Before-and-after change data
● ● ● ●
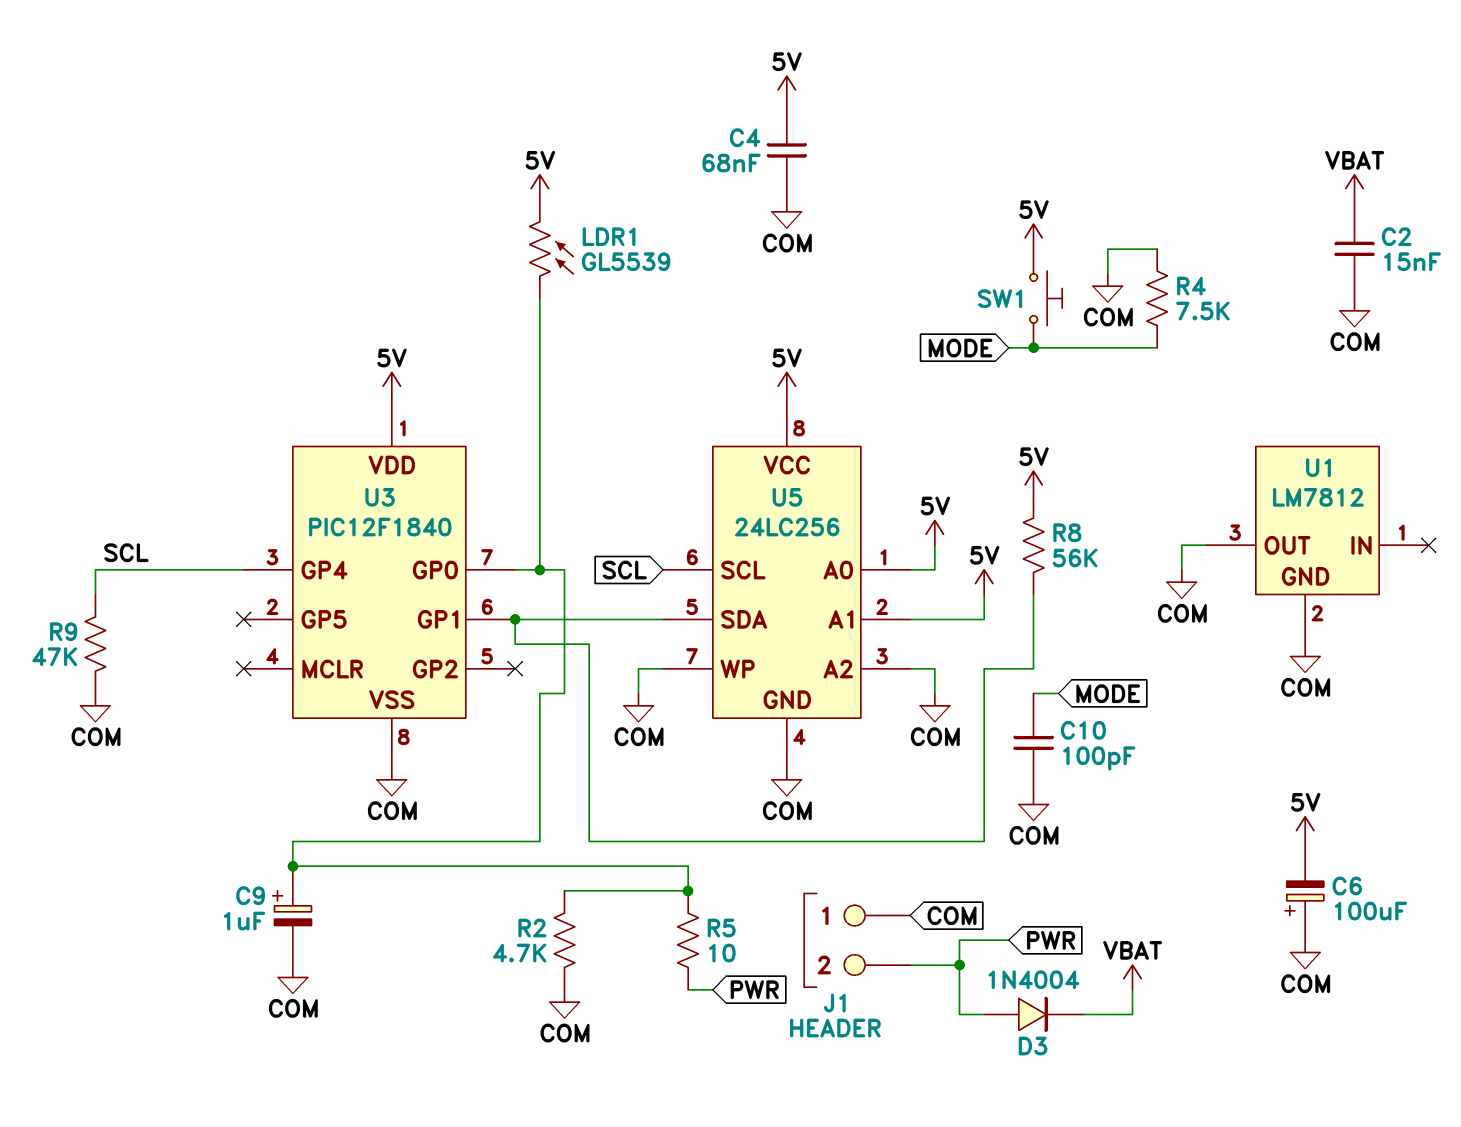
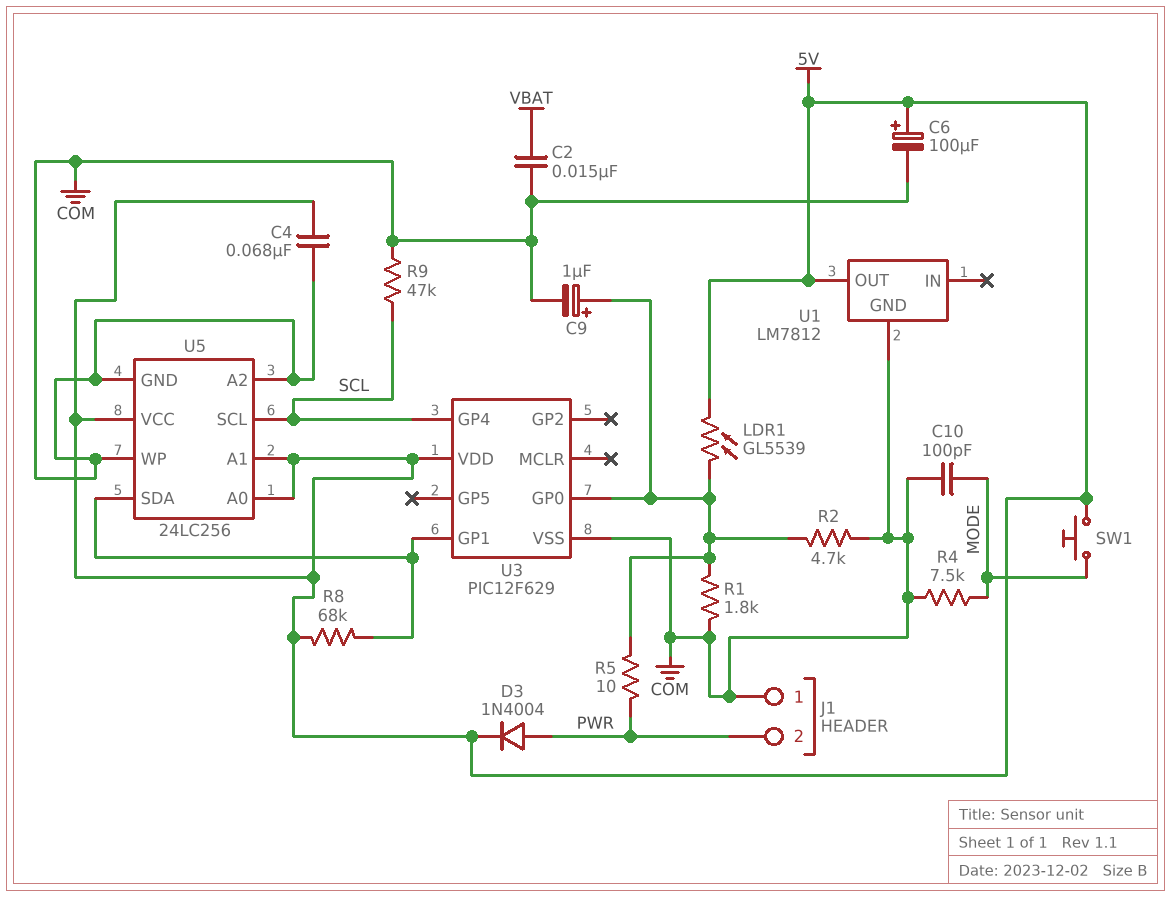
C6: 100uF (plus COM, minus 5V) -> 100uF (plus 5V, minus COM)
D3: diode 1N4004 (A PWR, K VBAT) -> diode 1N4004 (A PWR, K 5V)
R1: none -> 1.8k (COM, U3/GP0)
R8: 56k (5V, U3/GP1) -> 68k (5V, U3/GP1)
U1 pin OUT: COM -> 5V
U3: PIC12F1840 -> PIC12F629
● ● ● ●
Reproduce every line of the data above, exactly as it stands, but not the pictures.

§ TASK SOLUTION
C6: 100uF (plus COM, minus 5V) -> 100uF (plus 5V, minus COM)
D3: diode 1N4004 (A PWR, K VBAT) -> diode 1N4004 (A PWR, K 5V)
R1: none -> 1.8k (COM, U3/GP0)
R8: 56k (5V, U3/GP1) -> 68k (5V, U3/GP1)
U1 pin OUT: COM -> 5V
U3: PIC12F1840 -> PIC12F629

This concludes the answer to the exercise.